TASK STATEMENT:
Two lines below mark the span: the one containing "camera: 65 degrees left, 15 degrees up" and the one containing "(271, 117) = (273, 180): pink goblet -> none". Set down both, plus every line between, exactly as they stand, and nothing else.

MATERIAL FOR THIS TASK:
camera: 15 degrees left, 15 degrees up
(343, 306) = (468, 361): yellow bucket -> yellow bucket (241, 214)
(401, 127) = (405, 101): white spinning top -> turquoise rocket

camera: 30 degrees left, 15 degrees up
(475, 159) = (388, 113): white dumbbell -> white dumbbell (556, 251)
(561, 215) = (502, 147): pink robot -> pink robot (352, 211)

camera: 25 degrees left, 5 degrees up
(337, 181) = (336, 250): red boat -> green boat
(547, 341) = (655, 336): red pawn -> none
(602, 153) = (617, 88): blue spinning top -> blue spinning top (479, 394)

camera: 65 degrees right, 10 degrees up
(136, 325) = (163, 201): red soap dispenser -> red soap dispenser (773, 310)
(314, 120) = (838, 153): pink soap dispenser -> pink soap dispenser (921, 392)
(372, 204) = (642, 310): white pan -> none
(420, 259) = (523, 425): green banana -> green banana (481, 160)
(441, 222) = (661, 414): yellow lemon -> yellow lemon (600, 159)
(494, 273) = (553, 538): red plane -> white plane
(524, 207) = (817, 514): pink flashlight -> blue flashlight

==

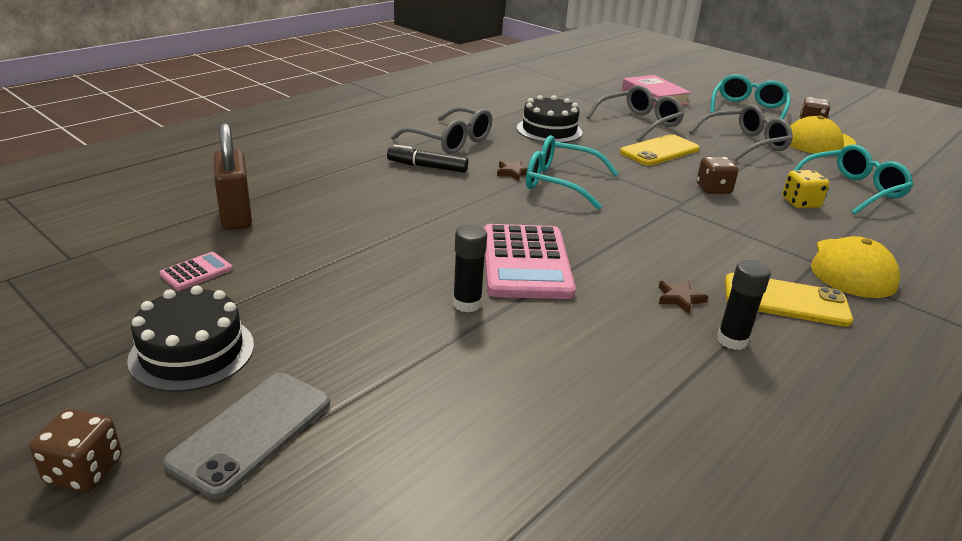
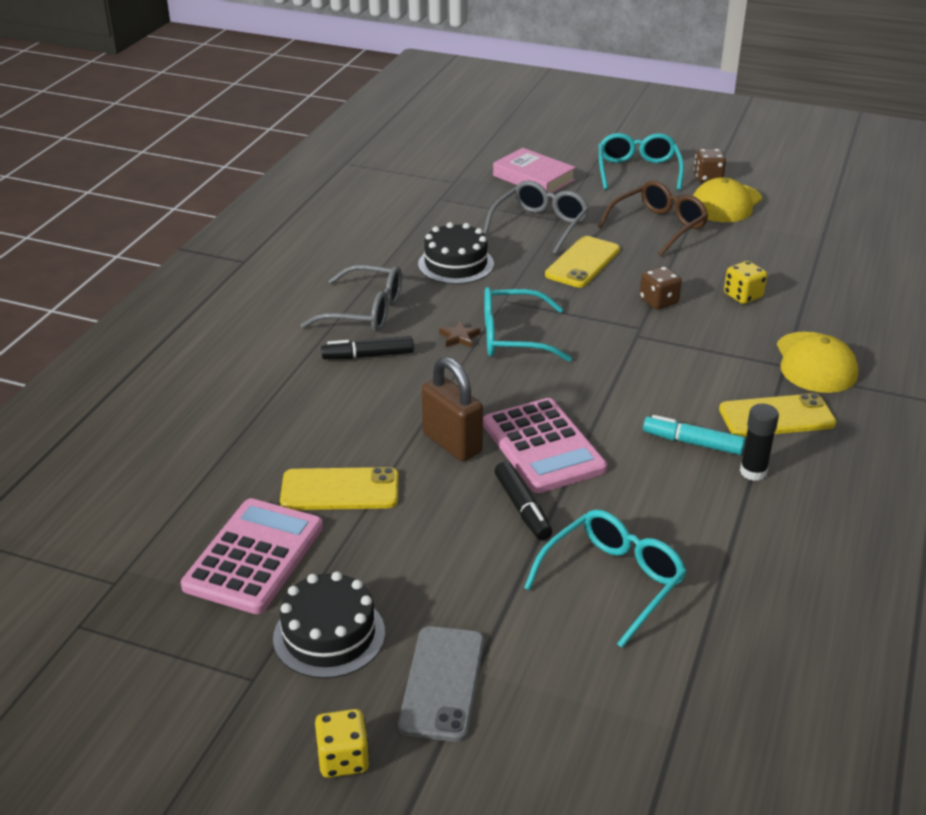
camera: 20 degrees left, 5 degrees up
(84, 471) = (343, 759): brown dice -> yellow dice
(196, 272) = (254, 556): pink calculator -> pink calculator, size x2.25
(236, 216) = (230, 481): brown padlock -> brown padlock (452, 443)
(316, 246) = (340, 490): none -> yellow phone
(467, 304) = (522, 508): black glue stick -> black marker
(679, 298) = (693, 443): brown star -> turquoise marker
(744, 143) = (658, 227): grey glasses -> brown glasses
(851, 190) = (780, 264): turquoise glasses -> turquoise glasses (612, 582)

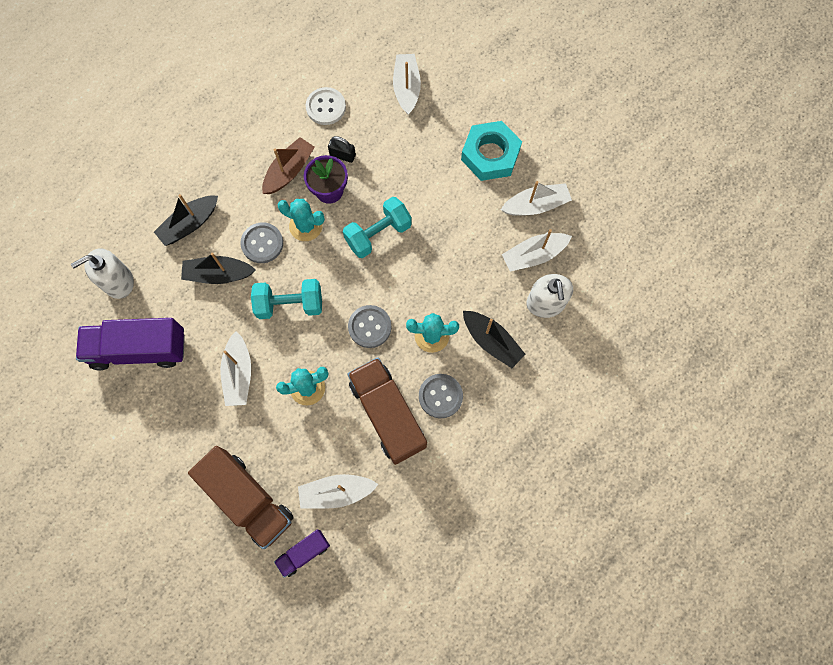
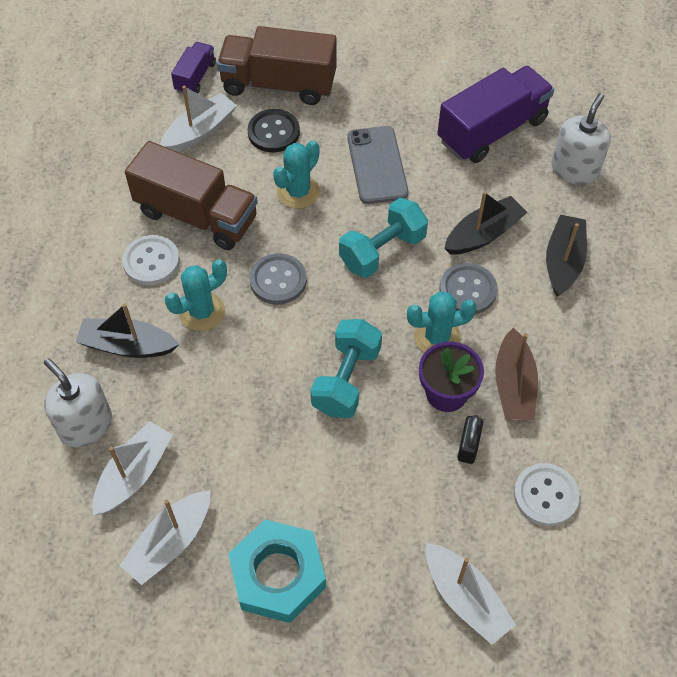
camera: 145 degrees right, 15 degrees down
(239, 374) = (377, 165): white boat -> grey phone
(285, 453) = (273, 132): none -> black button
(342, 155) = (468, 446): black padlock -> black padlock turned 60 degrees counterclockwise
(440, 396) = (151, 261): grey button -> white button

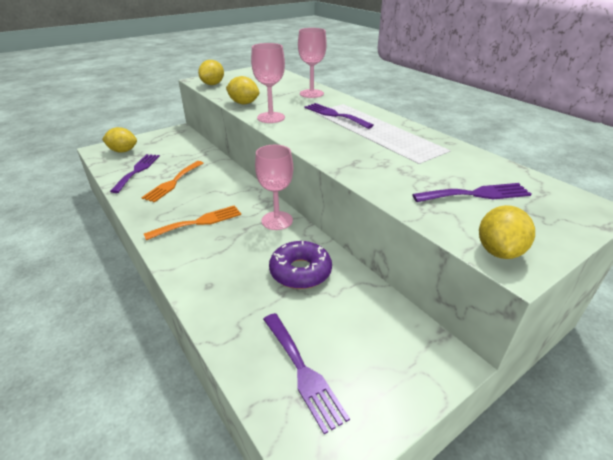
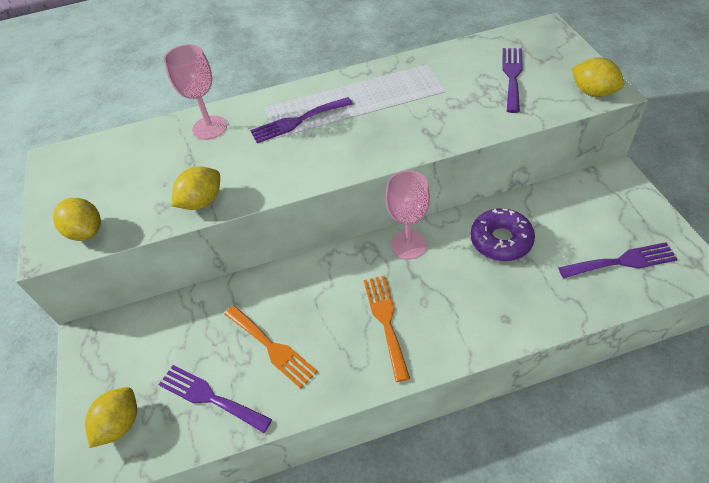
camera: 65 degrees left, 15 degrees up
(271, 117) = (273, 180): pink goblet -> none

* * *

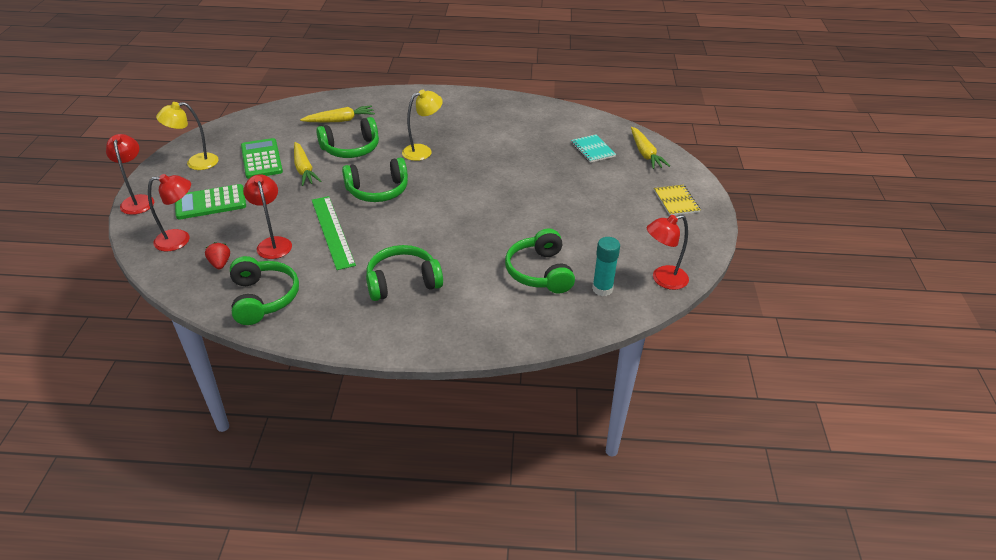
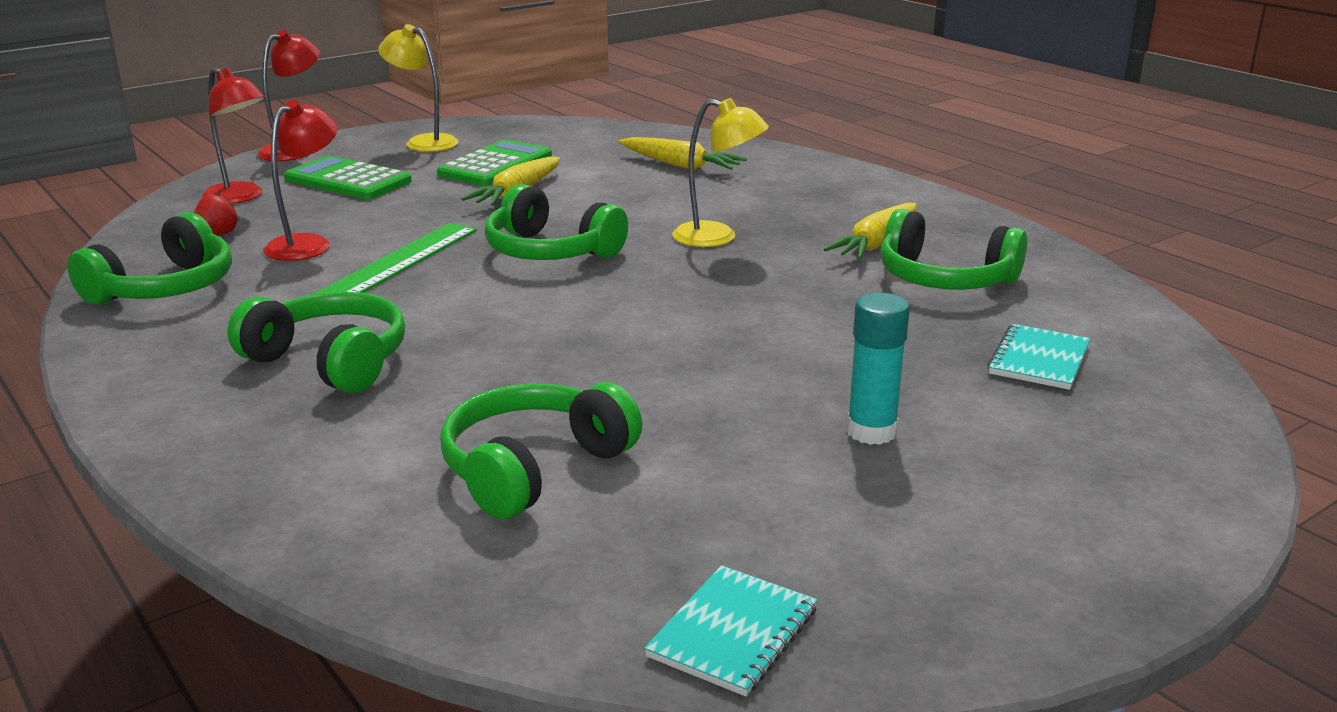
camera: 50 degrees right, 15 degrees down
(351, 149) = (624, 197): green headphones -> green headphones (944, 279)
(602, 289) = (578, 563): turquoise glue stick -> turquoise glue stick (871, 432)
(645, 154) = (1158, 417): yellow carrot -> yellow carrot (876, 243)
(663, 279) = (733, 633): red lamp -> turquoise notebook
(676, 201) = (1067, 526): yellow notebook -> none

EXERCISE OUTPUT:
camera: 65 degrees left, 15 degrees up
(271, 117) = (273, 180): pink goblet -> none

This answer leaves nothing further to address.